Information given:
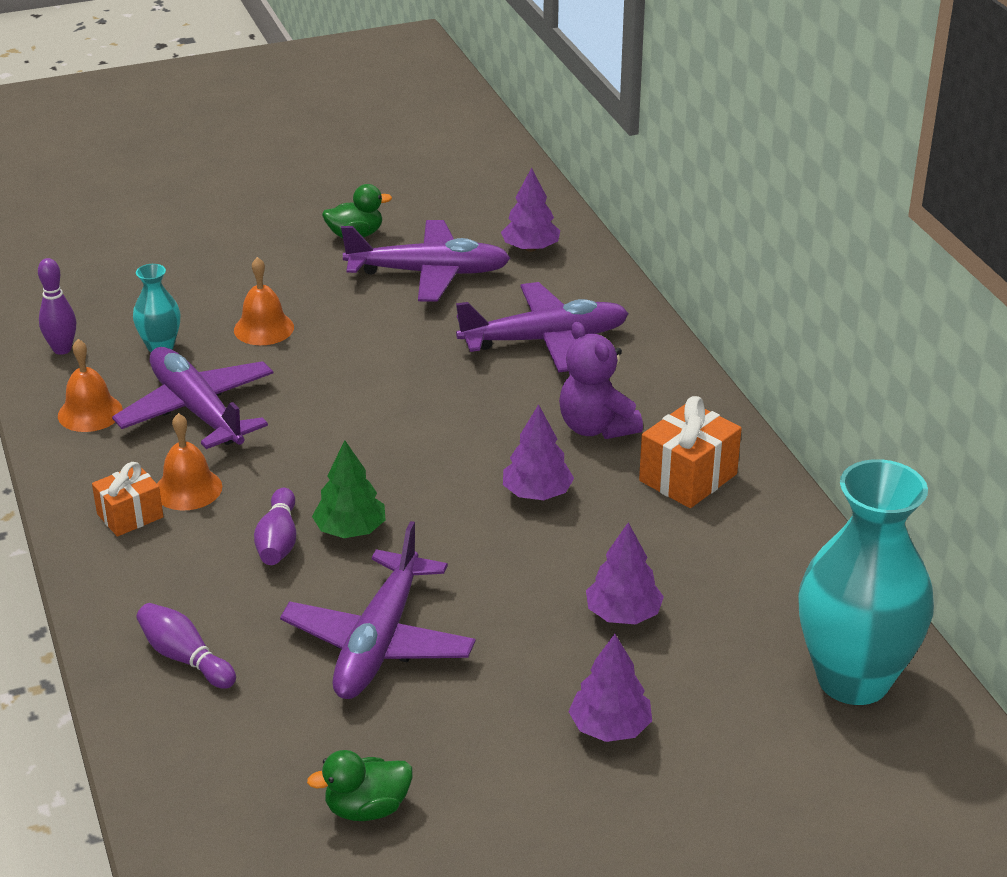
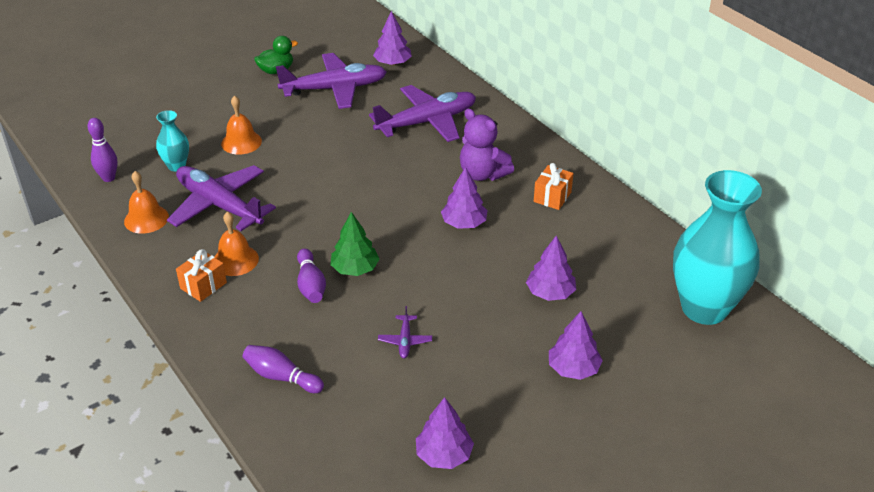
camera: 15 degrees left, 5 degrees up
purple plane [280,521,476,699] -> purple plane [378,306,432,358], size x0.41
green duck [307,750,413,821] -> purple tree [416,397,474,469]
orange gift [639,396,742,508] -> orange gift [534,163,573,210], size x0.66

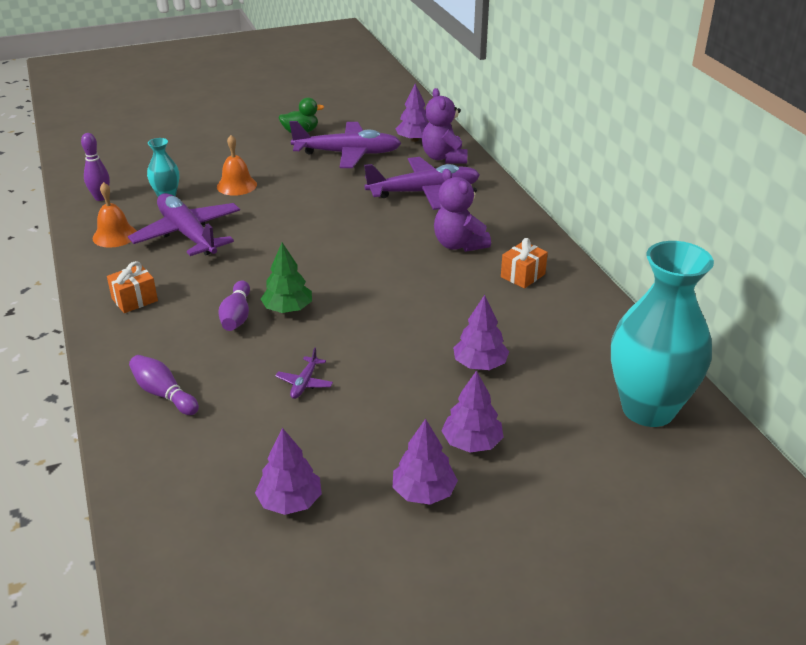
camera: 15 degrees right, 5 degrees down
orange bell [214,212,259,276] -> none
purple tree [441,167,487,229] -> purple tree moved to [393,419,458,505]
none -> purple teddy bear [422,88,468,163]

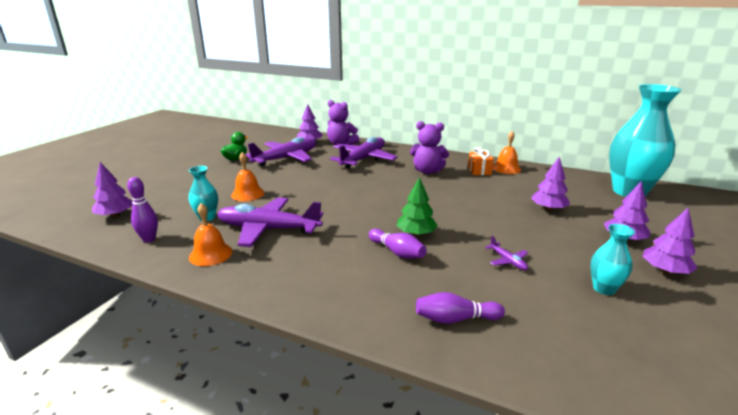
camera: 45 degrees left, 10 degrees down
orange gift [107,261,158,313] -> none
purple tree [255,428,322,515] -> purple tree moved to [92,162,133,217]
none -> orange bell [493,131,521,174]
none -> turquoise vase [590,224,635,295]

Your assignment: Write out each entry exactly; any pictures stay out of the copy.

Task answer:
camera: 15 degrees left, 5 degrees up
purple plane [280,521,476,699] -> purple plane [378,306,432,358], size x0.41
green duck [307,750,413,821] -> purple tree [416,397,474,469]
orange gift [639,396,742,508] -> orange gift [534,163,573,210], size x0.66

camera: 15 degrees right, 5 degrees down
orange bell [214,212,259,276] -> none
purple tree [441,167,487,229] -> purple tree moved to [393,419,458,505]
none -> purple teddy bear [422,88,468,163]

camera: 45 degrees left, 10 degrees down
orange gift [107,261,158,313] -> none
purple tree [255,428,322,515] -> purple tree moved to [92,162,133,217]
none -> orange bell [493,131,521,174]
none -> turquoise vase [590,224,635,295]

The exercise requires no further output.